What you will do:
Of the entries below, copy only those lines that contain the word "Client".

________________

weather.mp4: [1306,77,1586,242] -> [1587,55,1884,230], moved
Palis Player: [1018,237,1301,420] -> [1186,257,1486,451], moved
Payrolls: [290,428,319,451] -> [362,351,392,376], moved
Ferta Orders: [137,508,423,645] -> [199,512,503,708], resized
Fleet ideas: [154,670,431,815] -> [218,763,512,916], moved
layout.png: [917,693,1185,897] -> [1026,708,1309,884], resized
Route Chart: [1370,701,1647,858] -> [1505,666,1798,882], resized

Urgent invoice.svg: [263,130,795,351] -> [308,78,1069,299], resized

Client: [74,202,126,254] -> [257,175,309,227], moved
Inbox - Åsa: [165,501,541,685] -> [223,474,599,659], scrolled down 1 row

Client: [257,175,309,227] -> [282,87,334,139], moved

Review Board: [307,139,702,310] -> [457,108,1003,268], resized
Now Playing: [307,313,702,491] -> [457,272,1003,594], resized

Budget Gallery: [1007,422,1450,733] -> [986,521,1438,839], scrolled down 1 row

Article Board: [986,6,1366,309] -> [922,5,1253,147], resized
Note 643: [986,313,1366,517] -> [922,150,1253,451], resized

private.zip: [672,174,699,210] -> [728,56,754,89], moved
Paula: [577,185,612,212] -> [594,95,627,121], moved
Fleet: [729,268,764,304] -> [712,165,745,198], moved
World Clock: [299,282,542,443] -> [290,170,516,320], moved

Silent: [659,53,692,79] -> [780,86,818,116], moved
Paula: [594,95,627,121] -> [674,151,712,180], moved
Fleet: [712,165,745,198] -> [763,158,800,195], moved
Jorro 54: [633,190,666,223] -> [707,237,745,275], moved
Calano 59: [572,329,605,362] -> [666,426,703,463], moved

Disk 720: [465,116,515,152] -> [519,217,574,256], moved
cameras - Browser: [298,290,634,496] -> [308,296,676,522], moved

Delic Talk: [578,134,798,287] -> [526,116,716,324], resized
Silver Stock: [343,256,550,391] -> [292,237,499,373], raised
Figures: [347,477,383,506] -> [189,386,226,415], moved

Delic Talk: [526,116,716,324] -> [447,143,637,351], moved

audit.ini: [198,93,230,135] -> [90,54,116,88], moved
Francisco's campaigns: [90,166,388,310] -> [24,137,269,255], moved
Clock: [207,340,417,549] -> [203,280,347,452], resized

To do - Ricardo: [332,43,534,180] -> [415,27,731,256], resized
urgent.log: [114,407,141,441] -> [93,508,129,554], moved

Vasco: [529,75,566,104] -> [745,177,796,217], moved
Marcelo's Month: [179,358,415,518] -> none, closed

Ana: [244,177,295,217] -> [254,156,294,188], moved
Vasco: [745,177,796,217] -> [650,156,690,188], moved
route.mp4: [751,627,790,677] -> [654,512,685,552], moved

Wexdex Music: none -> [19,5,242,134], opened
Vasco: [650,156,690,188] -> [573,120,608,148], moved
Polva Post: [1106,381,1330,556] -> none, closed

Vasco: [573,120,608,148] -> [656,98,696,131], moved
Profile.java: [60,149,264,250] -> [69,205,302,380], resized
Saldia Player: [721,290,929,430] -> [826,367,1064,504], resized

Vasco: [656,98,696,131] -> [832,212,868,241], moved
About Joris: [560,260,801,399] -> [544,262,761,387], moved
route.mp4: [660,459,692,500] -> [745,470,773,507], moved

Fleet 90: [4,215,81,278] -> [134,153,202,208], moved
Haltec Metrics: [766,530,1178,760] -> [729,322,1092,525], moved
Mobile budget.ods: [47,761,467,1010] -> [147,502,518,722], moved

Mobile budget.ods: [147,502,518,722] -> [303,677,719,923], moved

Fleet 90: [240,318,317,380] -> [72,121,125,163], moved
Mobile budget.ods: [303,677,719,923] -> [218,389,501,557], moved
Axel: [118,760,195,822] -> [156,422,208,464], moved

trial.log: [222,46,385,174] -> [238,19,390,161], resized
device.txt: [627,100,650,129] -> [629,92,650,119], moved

________________

Reply:
Client: [74,202,126,254] -> [257,175,309,227], moved
Client: [257,175,309,227] -> [282,87,334,139], moved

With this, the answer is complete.